------ TASK MATERIAL
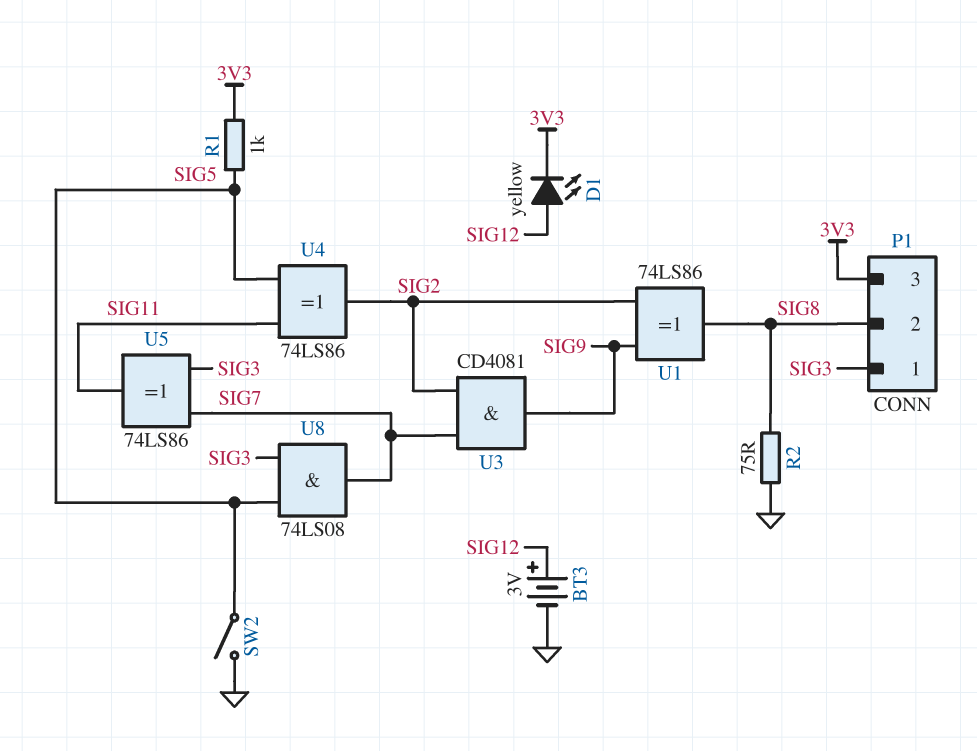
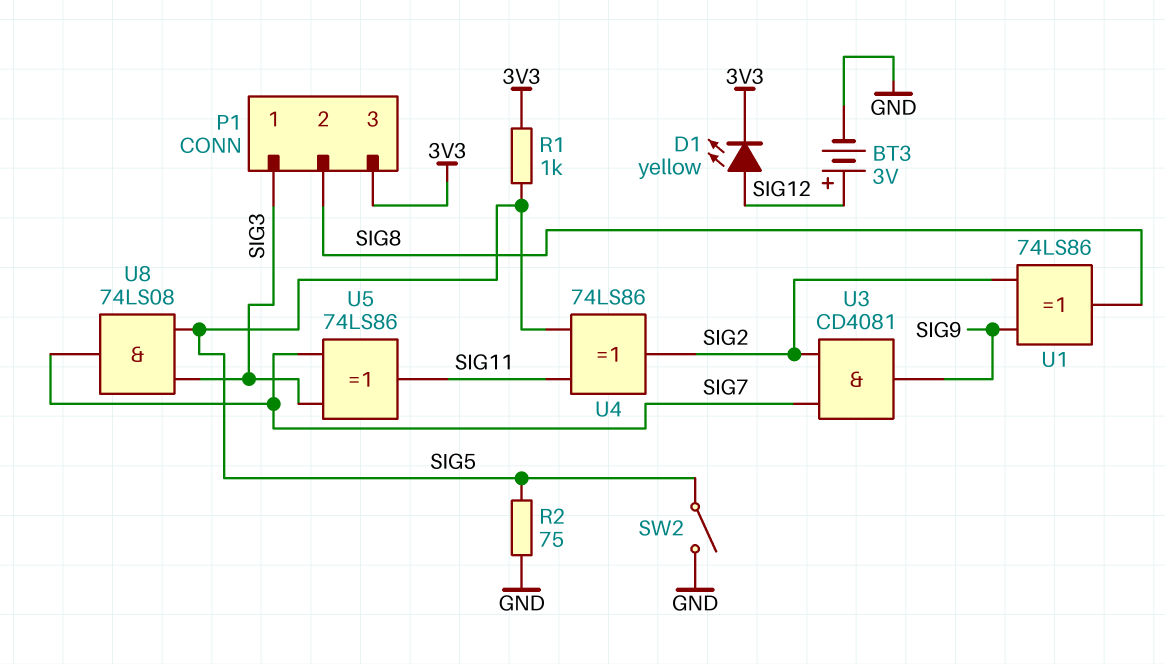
R2: 75 (GND, SIG8) -> 75 (GND, SIG5)

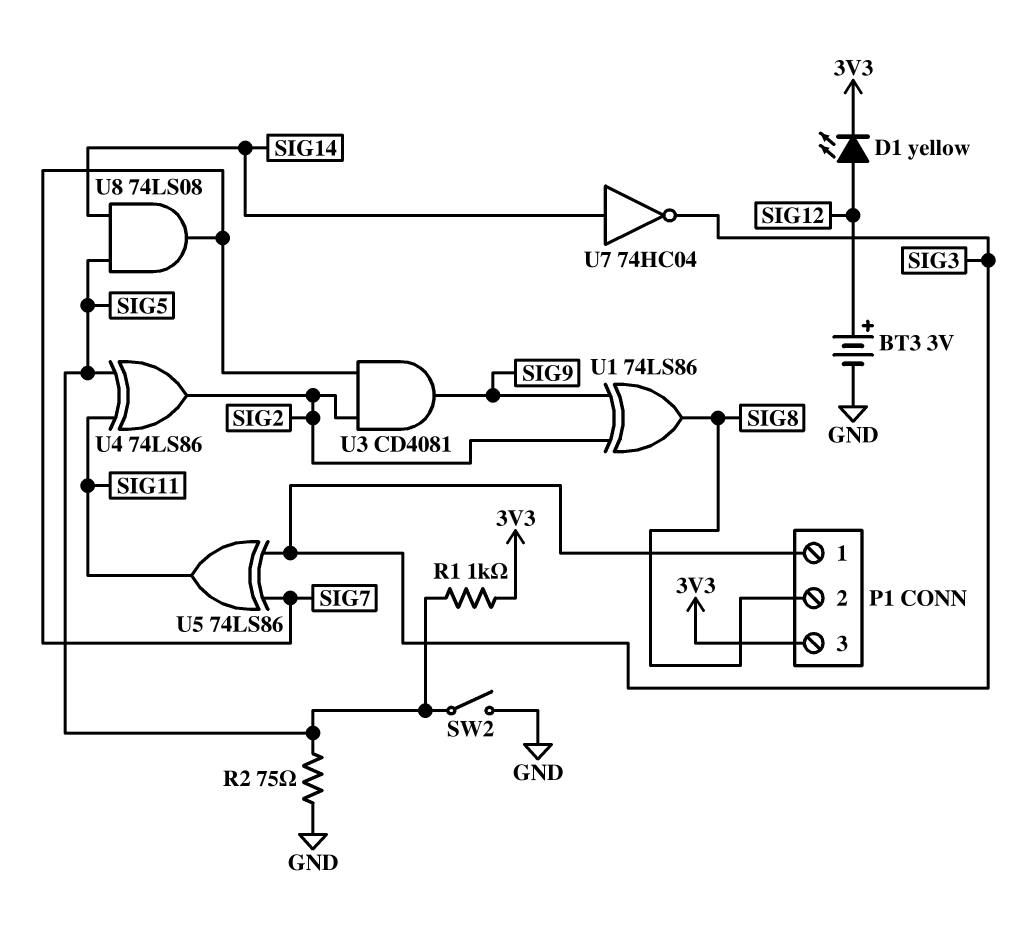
U7: none -> NOT 74HC04 (in SIG14, out SIG3)
U8: AND 74LS08 (in SIG3, in SIG5, out SIG7) -> AND 74LS08 (in SIG5, in SIG14, out SIG7)

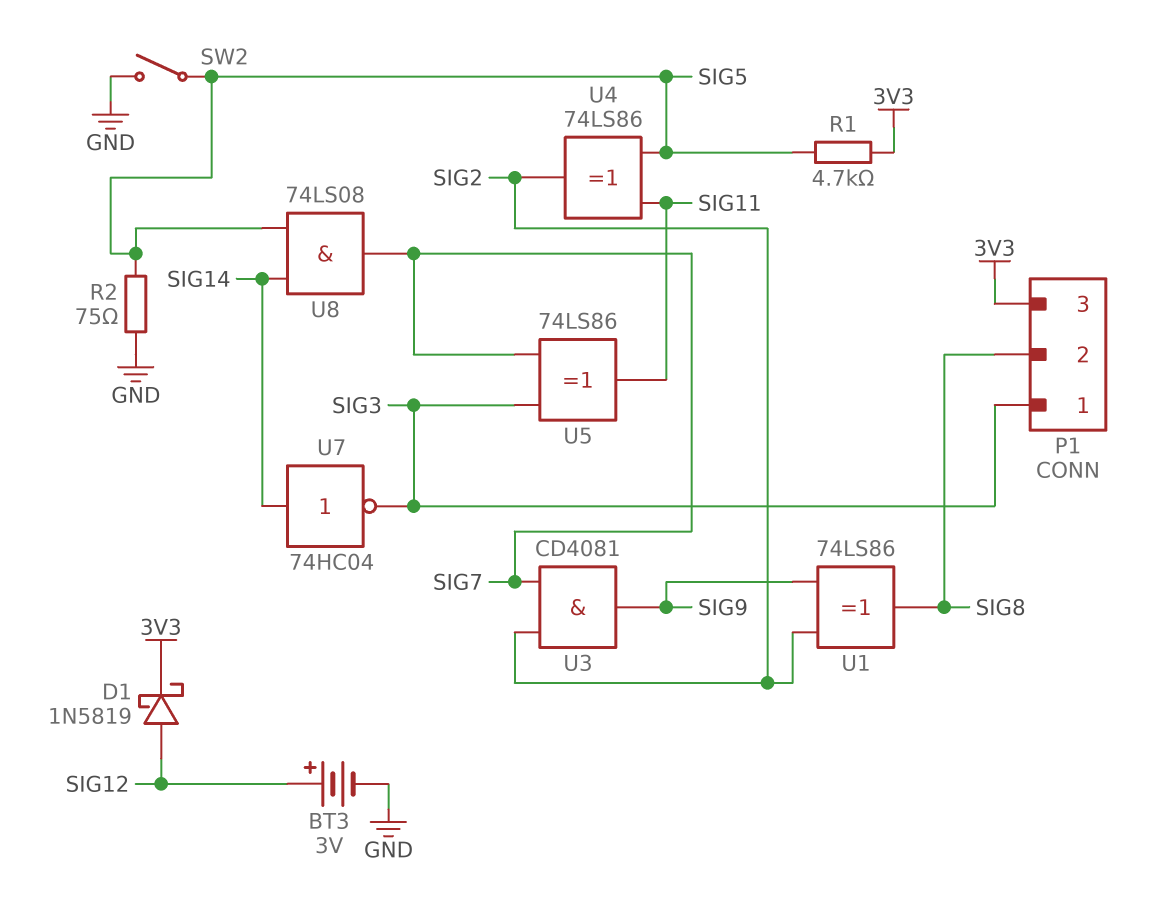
D1: LED yellow (A SIG12, K 3V3) -> schottky 1N5819 (A SIG12, K 3V3)
R1: 1k (3V3, SIG5) -> 4.7k (3V3, SIG5)

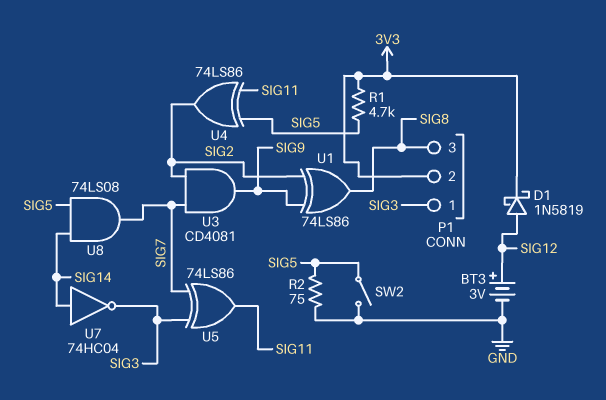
P1 pin 2: SIG8 -> 3V3
P1 pin 3: 3V3 -> SIG8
------------
• **TASK INSTRUCTIONS**:
Your copy must match the records above word for word and contain no pictures.

• **SOLUTION**:
R2: 75 (GND, SIG8) -> 75 (GND, SIG5)

U7: none -> NOT 74HC04 (in SIG14, out SIG3)
U8: AND 74LS08 (in SIG3, in SIG5, out SIG7) -> AND 74LS08 (in SIG5, in SIG14, out SIG7)

D1: LED yellow (A SIG12, K 3V3) -> schottky 1N5819 (A SIG12, K 3V3)
R1: 1k (3V3, SIG5) -> 4.7k (3V3, SIG5)

P1 pin 2: SIG8 -> 3V3
P1 pin 3: 3V3 -> SIG8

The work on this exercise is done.